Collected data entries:
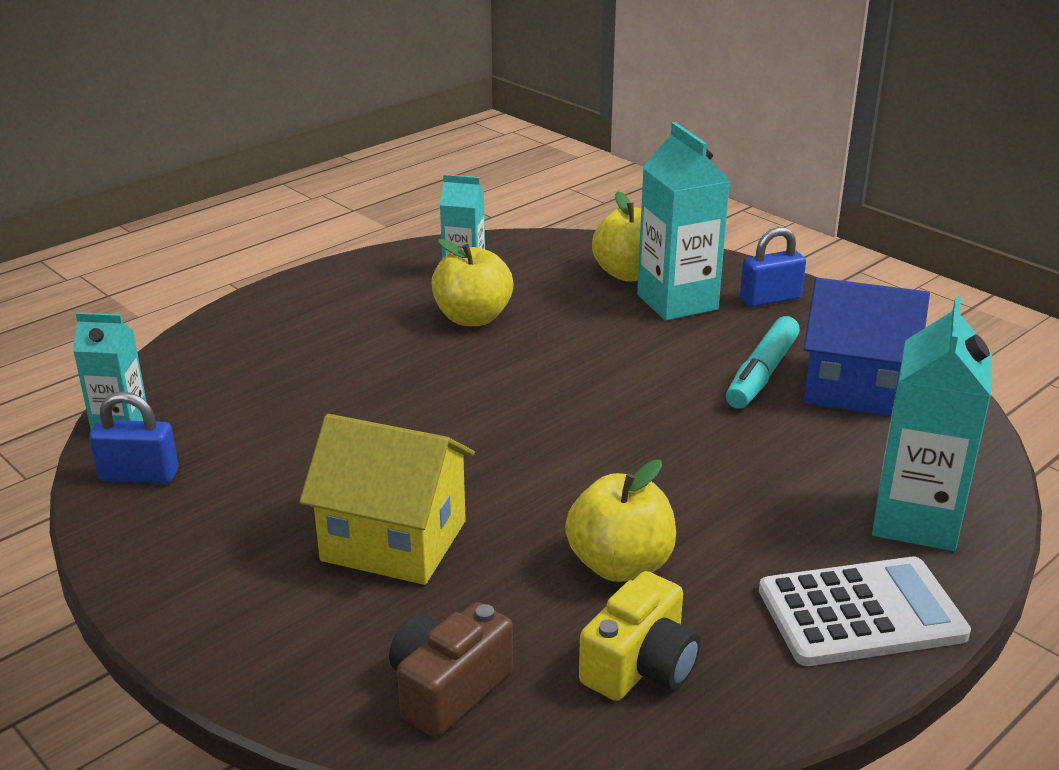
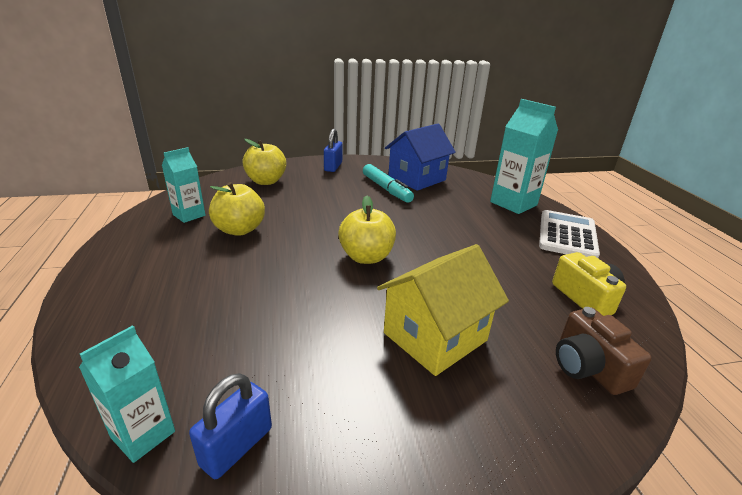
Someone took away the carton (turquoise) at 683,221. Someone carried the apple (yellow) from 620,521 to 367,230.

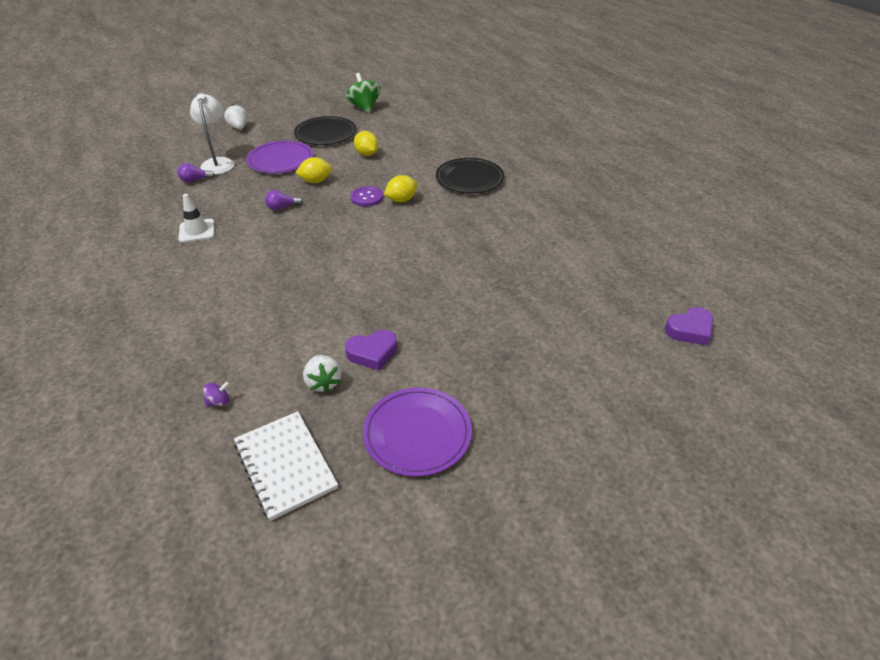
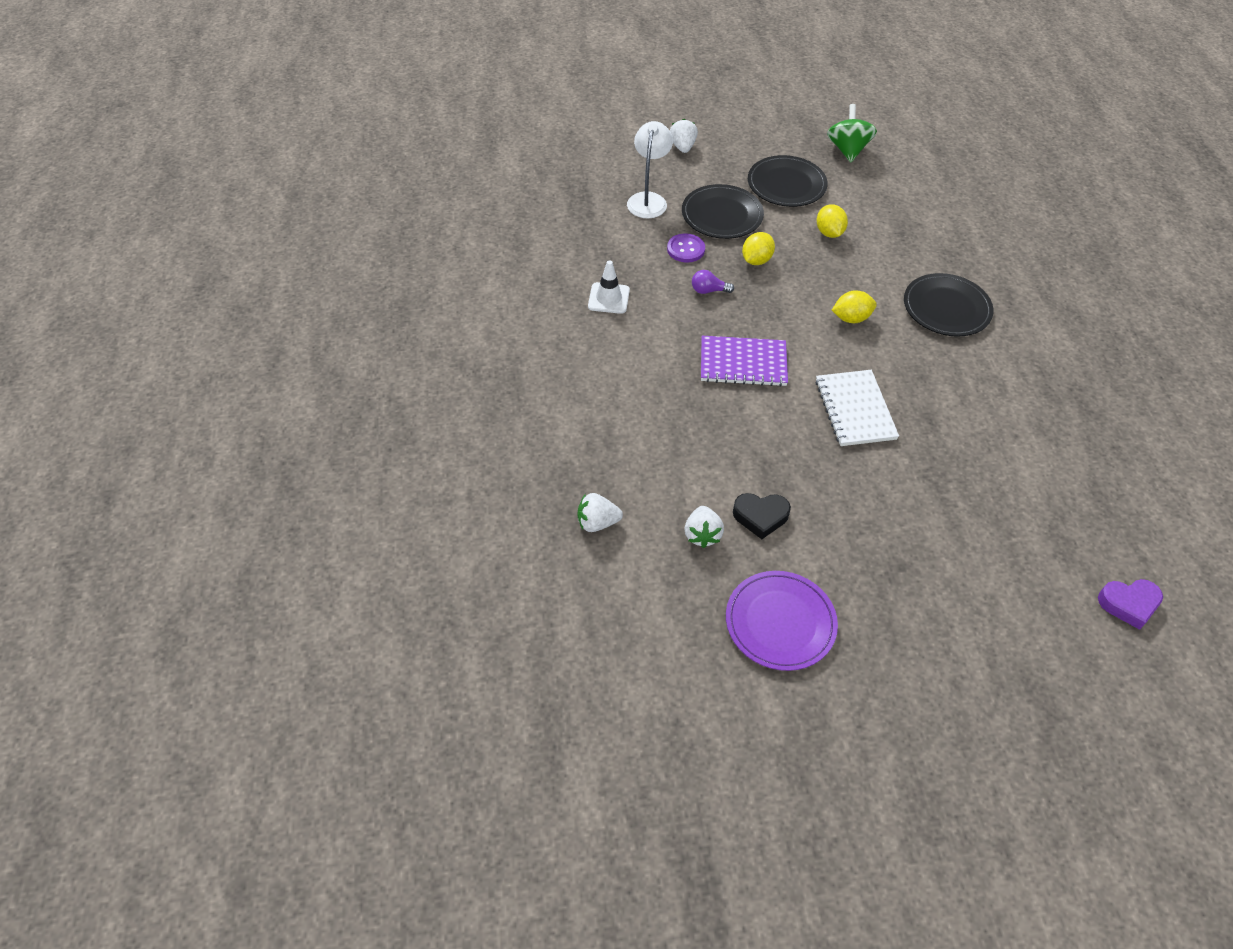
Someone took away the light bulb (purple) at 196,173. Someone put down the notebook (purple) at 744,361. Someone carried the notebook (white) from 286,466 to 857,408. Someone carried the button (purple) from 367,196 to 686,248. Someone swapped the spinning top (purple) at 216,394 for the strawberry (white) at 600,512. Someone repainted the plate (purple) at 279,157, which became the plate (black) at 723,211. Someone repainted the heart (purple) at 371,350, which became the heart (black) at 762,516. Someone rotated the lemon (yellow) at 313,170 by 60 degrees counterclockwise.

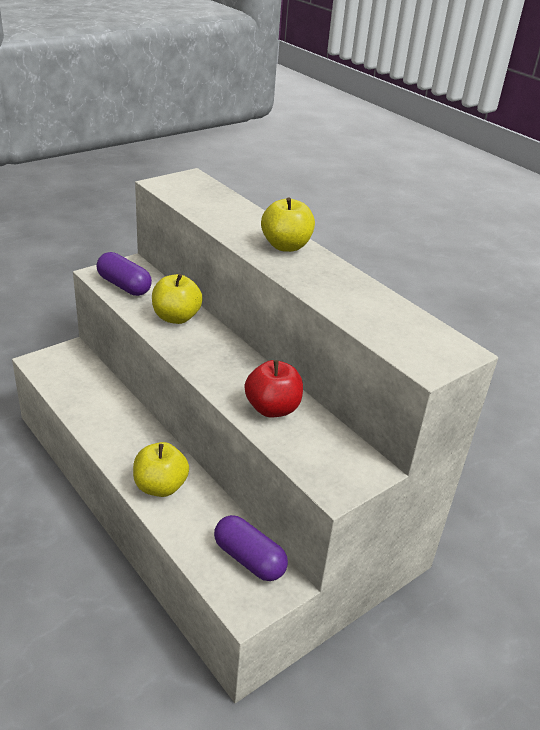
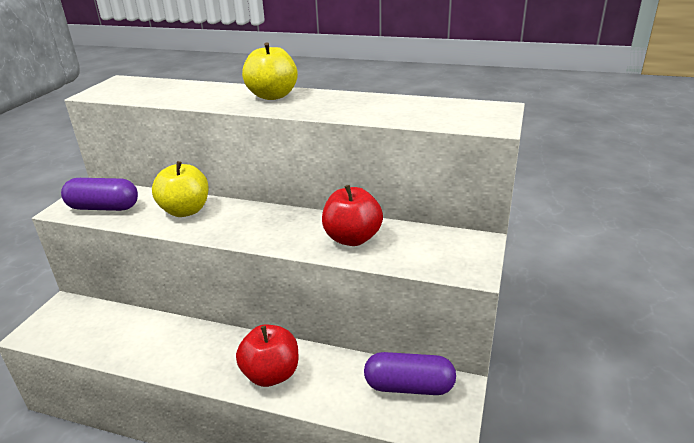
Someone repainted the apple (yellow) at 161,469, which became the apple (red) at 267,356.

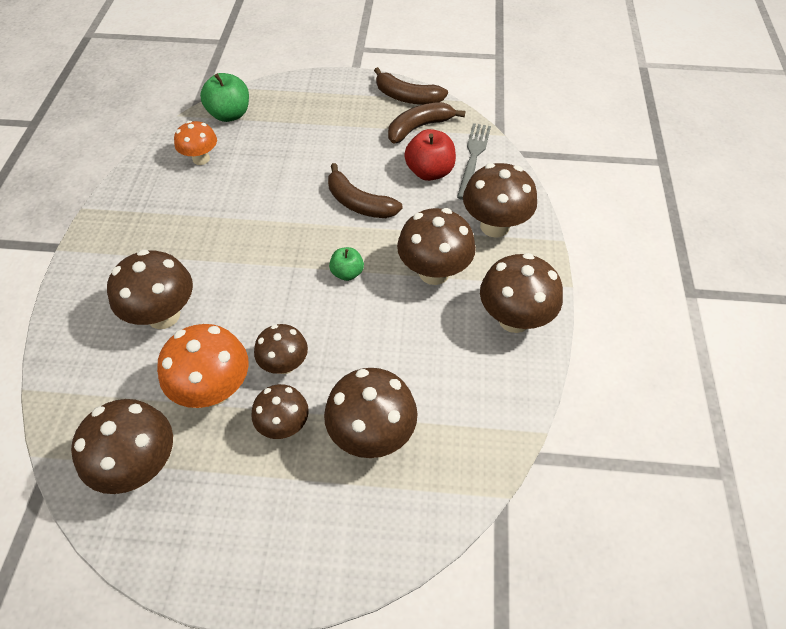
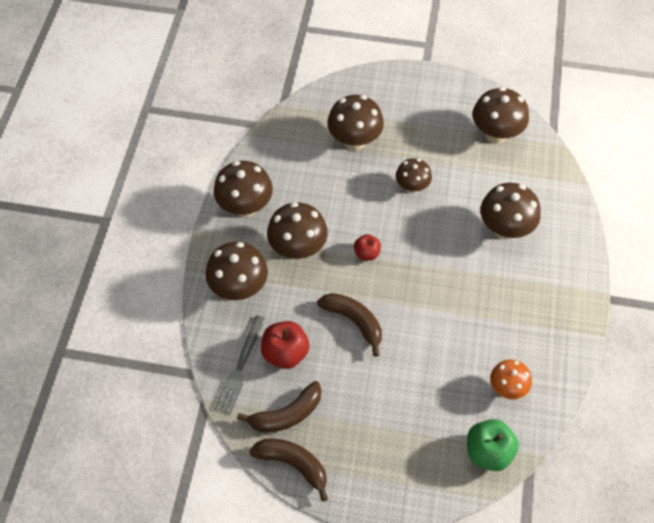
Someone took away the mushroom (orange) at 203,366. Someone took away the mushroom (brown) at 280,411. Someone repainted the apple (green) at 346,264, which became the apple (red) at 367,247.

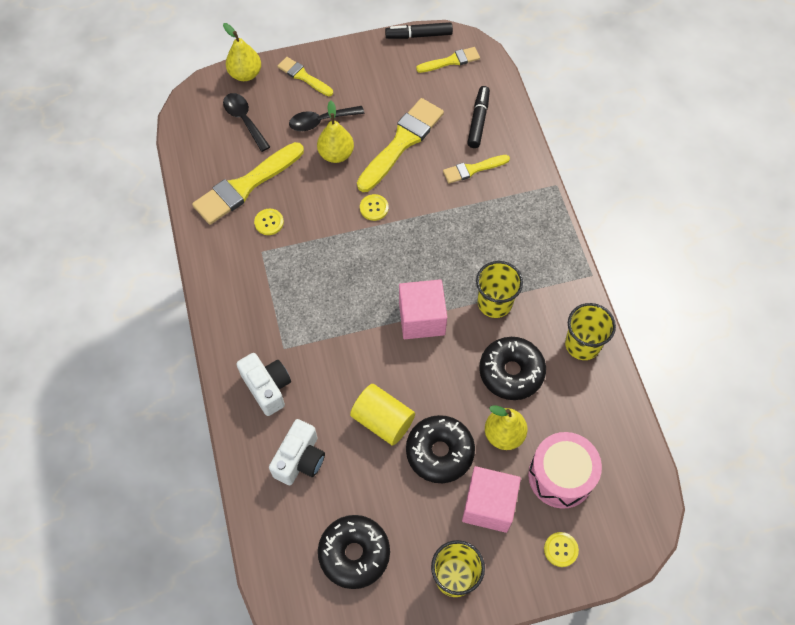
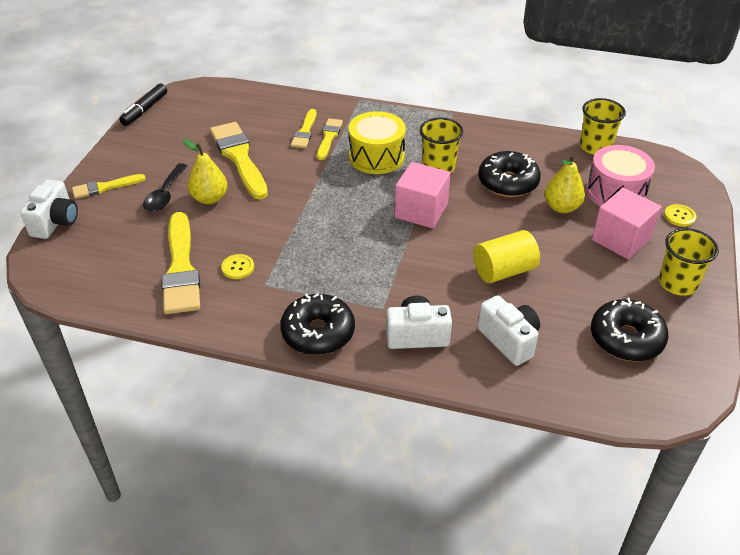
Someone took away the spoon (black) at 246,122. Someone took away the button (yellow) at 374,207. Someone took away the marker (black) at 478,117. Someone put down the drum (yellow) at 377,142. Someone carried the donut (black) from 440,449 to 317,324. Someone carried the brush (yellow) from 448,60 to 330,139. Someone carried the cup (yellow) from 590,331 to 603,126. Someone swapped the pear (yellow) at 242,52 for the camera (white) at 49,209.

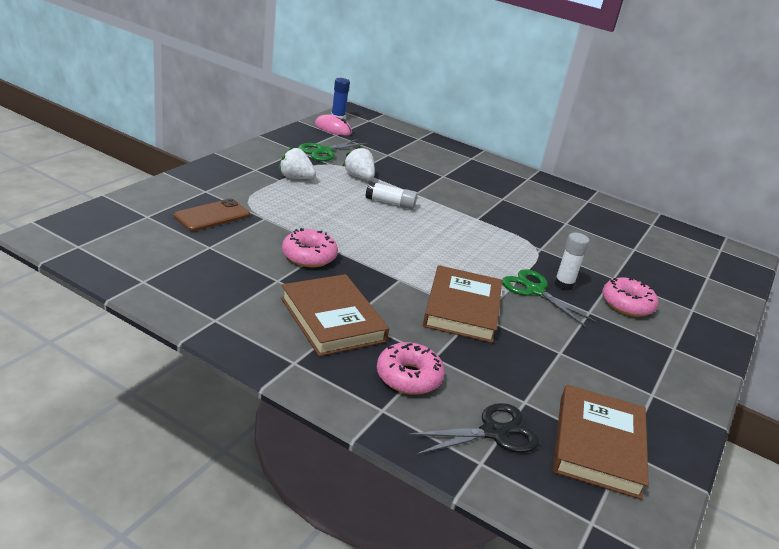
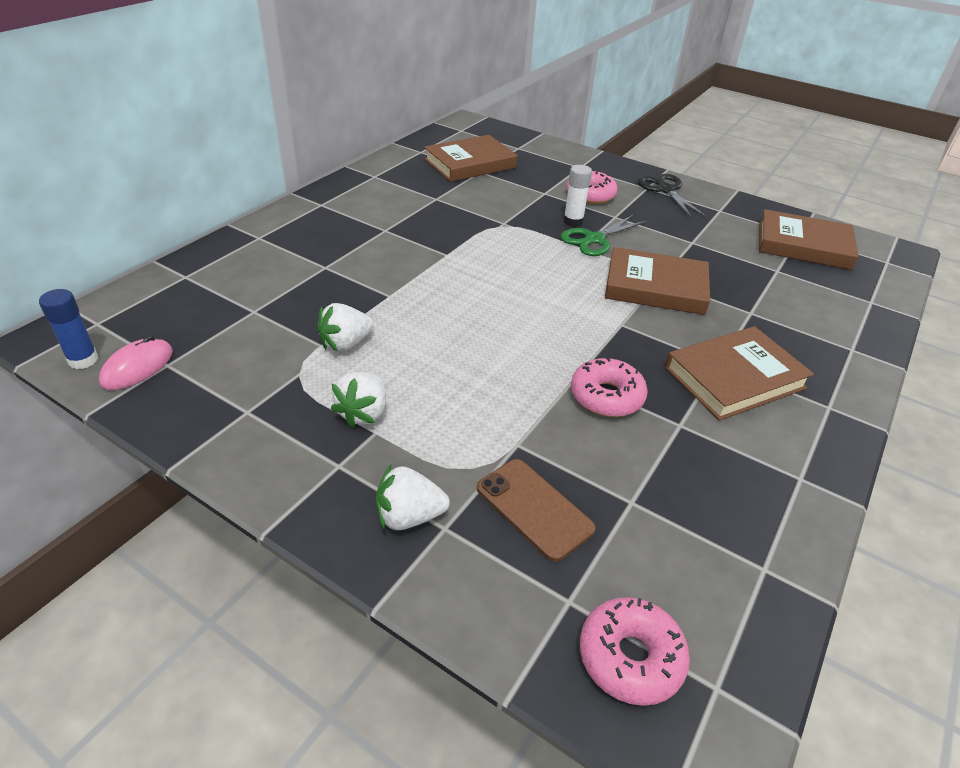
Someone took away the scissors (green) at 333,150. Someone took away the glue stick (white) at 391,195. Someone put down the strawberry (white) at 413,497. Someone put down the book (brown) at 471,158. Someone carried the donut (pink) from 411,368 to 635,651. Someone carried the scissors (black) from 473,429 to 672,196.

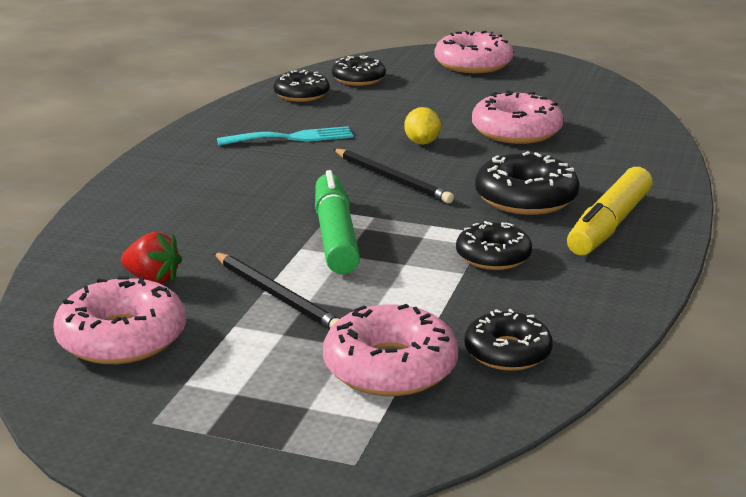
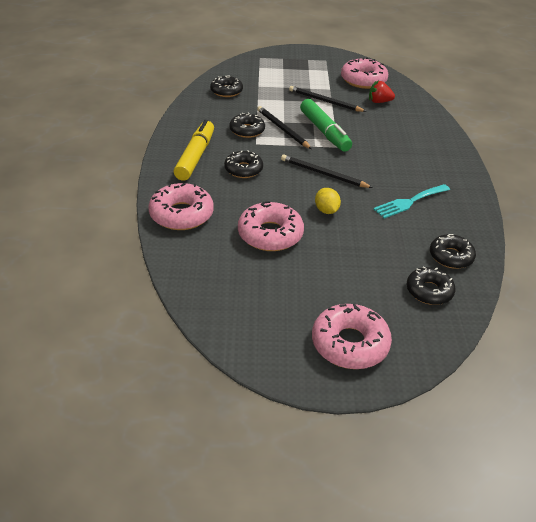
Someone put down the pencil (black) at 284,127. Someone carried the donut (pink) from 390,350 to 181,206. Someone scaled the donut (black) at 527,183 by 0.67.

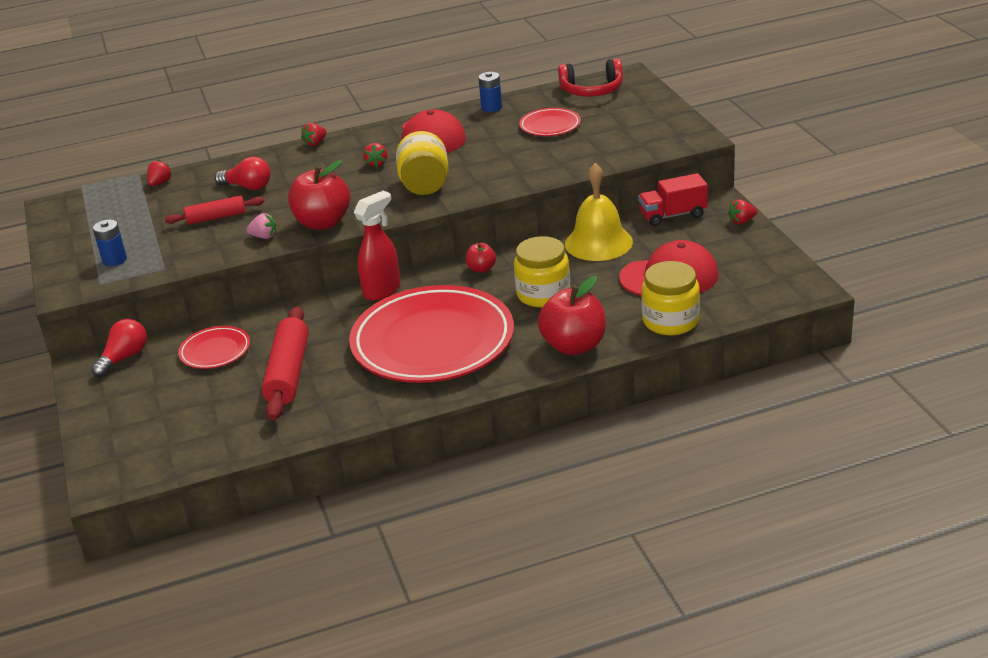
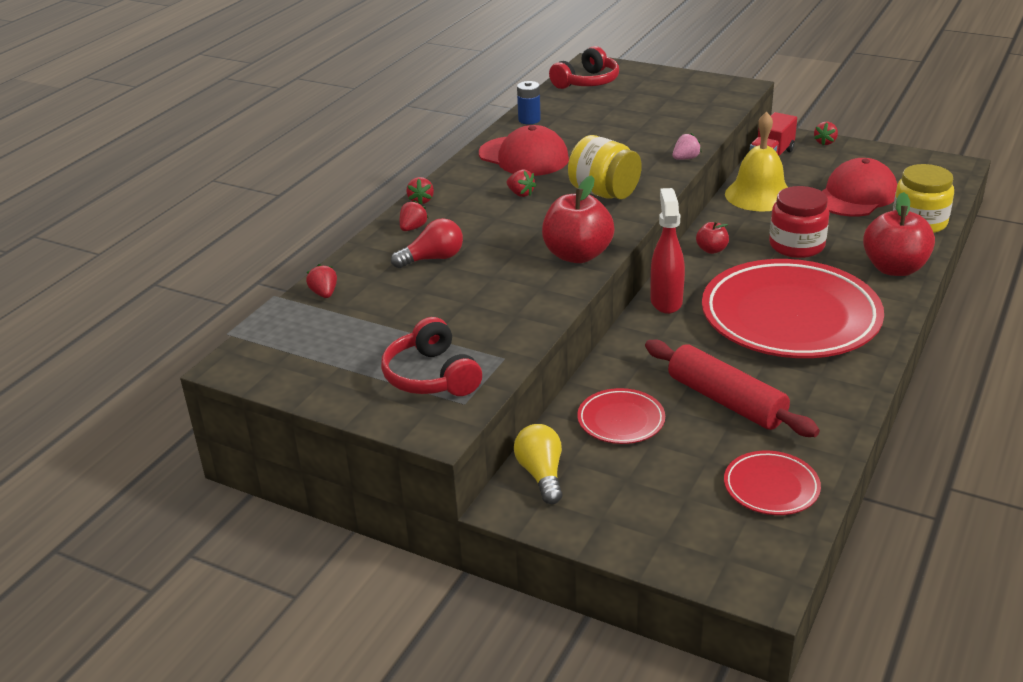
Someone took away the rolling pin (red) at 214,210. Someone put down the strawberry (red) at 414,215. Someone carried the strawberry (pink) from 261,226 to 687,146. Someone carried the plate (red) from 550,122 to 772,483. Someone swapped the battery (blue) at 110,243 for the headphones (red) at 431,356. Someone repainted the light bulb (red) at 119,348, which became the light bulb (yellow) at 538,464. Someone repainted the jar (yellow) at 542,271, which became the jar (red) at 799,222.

Aim of the exercise: I would like the data copied exactly as it stands, with no pictures included.

Task output:
Someone took away the carton (turquoise) at 683,221. Someone carried the apple (yellow) from 620,521 to 367,230.

Someone took away the light bulb (purple) at 196,173. Someone put down the notebook (purple) at 744,361. Someone carried the notebook (white) from 286,466 to 857,408. Someone carried the button (purple) from 367,196 to 686,248. Someone swapped the spinning top (purple) at 216,394 for the strawberry (white) at 600,512. Someone repainted the plate (purple) at 279,157, which became the plate (black) at 723,211. Someone repainted the heart (purple) at 371,350, which became the heart (black) at 762,516. Someone rotated the lemon (yellow) at 313,170 by 60 degrees counterclockwise.

Someone repainted the apple (yellow) at 161,469, which became the apple (red) at 267,356.

Someone took away the mushroom (orange) at 203,366. Someone took away the mushroom (brown) at 280,411. Someone repainted the apple (green) at 346,264, which became the apple (red) at 367,247.

Someone took away the spoon (black) at 246,122. Someone took away the button (yellow) at 374,207. Someone took away the marker (black) at 478,117. Someone put down the drum (yellow) at 377,142. Someone carried the donut (black) from 440,449 to 317,324. Someone carried the brush (yellow) from 448,60 to 330,139. Someone carried the cup (yellow) from 590,331 to 603,126. Someone swapped the pear (yellow) at 242,52 for the camera (white) at 49,209.

Someone took away the scissors (green) at 333,150. Someone took away the glue stick (white) at 391,195. Someone put down the strawberry (white) at 413,497. Someone put down the book (brown) at 471,158. Someone carried the donut (pink) from 411,368 to 635,651. Someone carried the scissors (black) from 473,429 to 672,196.

Someone put down the pencil (black) at 284,127. Someone carried the donut (pink) from 390,350 to 181,206. Someone scaled the donut (black) at 527,183 by 0.67.

Someone took away the rolling pin (red) at 214,210. Someone put down the strawberry (red) at 414,215. Someone carried the strawberry (pink) from 261,226 to 687,146. Someone carried the plate (red) from 550,122 to 772,483. Someone swapped the battery (blue) at 110,243 for the headphones (red) at 431,356. Someone repainted the light bulb (red) at 119,348, which became the light bulb (yellow) at 538,464. Someone repainted the jar (yellow) at 542,271, which became the jar (red) at 799,222.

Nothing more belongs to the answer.